■ Exercise goal
Would you transcribe each entry exactly as it stands, omitting the pictures?

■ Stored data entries
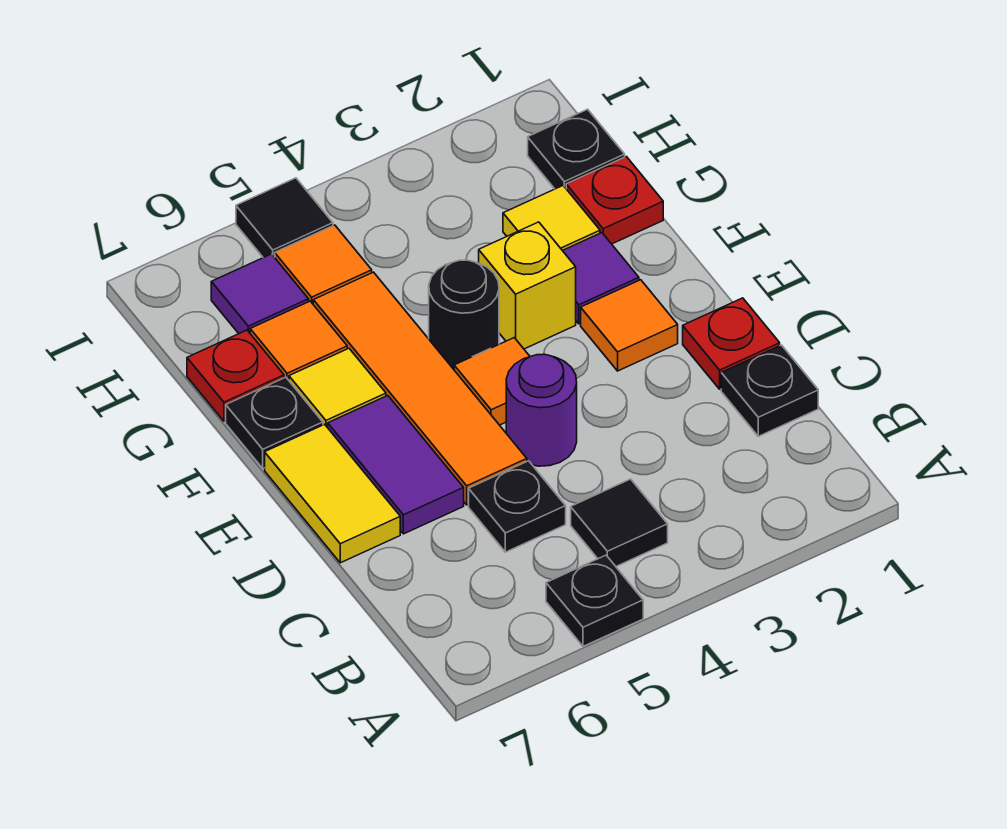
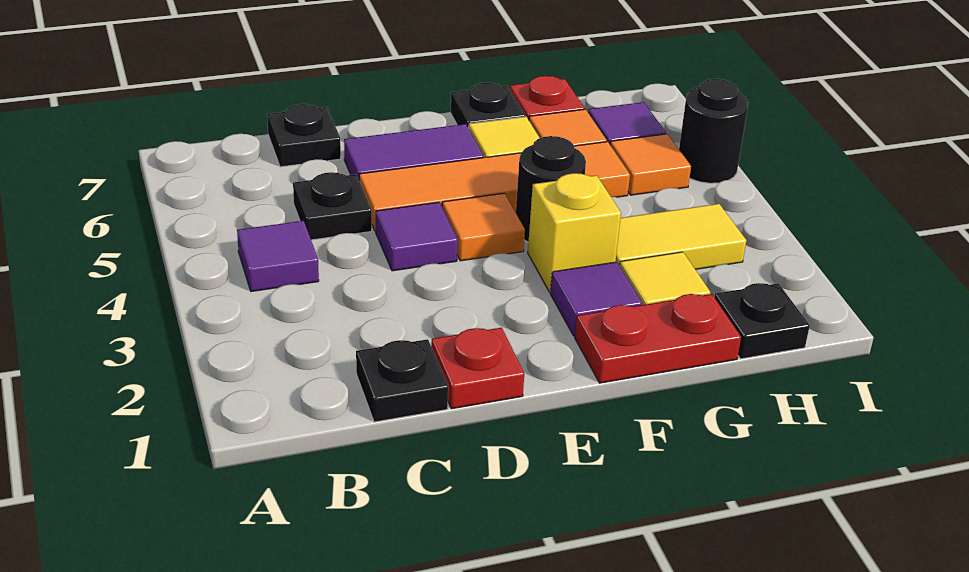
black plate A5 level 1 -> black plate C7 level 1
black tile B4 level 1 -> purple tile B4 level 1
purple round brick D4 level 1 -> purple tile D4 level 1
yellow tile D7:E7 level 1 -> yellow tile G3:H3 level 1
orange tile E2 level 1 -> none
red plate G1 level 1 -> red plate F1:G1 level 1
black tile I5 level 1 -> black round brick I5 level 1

■ Response to this task
black plate A5 level 1 -> black plate C7 level 1
black tile B4 level 1 -> purple tile B4 level 1
purple round brick D4 level 1 -> purple tile D4 level 1
yellow tile D7:E7 level 1 -> yellow tile G3:H3 level 1
orange tile E2 level 1 -> none
red plate G1 level 1 -> red plate F1:G1 level 1
black tile I5 level 1 -> black round brick I5 level 1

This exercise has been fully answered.